Task to complete:
Below are the entries; output exactly the lines from the one containing "white book: 2 -> 0" through the final line, inclusive.

(Beginning of Raw data)

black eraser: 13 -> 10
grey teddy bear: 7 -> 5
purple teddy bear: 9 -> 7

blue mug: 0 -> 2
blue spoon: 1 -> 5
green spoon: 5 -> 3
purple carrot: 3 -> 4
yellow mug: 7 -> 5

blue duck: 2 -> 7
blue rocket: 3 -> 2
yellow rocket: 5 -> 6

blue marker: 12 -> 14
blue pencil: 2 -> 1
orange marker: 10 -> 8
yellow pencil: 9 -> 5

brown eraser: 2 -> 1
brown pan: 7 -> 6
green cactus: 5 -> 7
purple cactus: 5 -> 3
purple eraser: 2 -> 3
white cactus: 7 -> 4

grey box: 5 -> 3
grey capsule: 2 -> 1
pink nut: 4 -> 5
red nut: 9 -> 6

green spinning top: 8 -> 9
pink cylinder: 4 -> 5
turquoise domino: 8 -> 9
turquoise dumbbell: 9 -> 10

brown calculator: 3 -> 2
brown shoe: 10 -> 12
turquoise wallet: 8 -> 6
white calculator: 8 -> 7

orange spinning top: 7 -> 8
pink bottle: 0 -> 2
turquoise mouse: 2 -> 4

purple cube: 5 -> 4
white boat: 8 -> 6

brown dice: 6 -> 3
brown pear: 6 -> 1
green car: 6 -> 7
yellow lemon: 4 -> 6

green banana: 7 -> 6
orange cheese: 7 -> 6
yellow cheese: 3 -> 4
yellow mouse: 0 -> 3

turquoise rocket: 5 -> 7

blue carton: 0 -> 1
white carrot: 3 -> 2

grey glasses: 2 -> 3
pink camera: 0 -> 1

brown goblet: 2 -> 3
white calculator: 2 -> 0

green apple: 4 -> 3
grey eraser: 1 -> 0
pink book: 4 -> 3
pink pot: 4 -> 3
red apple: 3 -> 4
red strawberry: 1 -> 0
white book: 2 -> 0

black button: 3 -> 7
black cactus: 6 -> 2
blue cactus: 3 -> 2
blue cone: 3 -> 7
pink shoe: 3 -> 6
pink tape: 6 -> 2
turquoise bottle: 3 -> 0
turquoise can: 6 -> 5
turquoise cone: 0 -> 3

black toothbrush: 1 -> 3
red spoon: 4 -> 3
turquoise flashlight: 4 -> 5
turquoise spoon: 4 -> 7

(End of Raw data)

Final answer:
white book: 2 -> 0

black button: 3 -> 7
black cactus: 6 -> 2
blue cactus: 3 -> 2
blue cone: 3 -> 7
pink shoe: 3 -> 6
pink tape: 6 -> 2
turquoise bottle: 3 -> 0
turquoise can: 6 -> 5
turquoise cone: 0 -> 3

black toothbrush: 1 -> 3
red spoon: 4 -> 3
turquoise flashlight: 4 -> 5
turquoise spoon: 4 -> 7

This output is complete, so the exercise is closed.